▶ RECORDS TO PROCESS
_ _ _ _ _
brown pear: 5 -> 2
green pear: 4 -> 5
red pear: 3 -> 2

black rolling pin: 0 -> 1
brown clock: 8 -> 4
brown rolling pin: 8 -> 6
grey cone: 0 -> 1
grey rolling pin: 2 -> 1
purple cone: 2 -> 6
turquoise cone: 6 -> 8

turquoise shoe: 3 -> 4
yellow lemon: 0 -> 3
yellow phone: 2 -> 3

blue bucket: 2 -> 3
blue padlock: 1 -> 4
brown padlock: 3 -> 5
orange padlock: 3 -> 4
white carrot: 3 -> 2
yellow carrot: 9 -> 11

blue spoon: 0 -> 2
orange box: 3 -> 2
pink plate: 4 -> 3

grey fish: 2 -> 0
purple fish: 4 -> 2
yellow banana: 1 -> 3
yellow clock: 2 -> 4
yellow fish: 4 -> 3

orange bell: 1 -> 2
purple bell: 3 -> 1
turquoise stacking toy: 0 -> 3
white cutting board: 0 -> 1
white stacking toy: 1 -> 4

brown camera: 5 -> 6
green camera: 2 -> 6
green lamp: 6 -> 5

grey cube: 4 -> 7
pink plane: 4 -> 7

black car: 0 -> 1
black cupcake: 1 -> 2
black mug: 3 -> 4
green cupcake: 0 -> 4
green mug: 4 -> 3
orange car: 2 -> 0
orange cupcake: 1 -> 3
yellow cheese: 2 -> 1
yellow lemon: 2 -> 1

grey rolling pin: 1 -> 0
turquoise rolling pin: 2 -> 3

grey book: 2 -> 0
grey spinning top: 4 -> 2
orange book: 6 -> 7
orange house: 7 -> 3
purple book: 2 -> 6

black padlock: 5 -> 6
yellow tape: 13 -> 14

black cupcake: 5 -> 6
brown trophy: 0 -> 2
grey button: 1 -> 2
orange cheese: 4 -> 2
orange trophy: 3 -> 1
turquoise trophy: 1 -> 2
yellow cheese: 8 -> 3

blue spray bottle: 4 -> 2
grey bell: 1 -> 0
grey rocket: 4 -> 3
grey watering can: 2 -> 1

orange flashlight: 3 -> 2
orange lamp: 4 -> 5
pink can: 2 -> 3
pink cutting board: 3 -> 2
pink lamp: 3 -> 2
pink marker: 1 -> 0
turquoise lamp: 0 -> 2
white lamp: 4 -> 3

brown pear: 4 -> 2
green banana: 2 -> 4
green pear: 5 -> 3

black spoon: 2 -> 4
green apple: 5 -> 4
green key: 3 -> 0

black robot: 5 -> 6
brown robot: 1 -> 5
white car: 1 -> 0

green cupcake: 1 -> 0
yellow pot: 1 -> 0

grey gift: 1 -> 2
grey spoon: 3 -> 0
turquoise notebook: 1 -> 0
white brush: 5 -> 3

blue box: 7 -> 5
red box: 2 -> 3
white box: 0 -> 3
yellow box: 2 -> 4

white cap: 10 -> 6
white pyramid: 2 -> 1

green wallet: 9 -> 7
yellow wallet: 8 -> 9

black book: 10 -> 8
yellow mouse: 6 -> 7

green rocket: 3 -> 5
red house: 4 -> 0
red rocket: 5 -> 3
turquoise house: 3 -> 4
_ _ _ _ _
▶ WORK ITEM
Take from the listing above each line containing "cutting".

▶ RESPONSE TO THE TASK
white cutting board: 0 -> 1
pink cutting board: 3 -> 2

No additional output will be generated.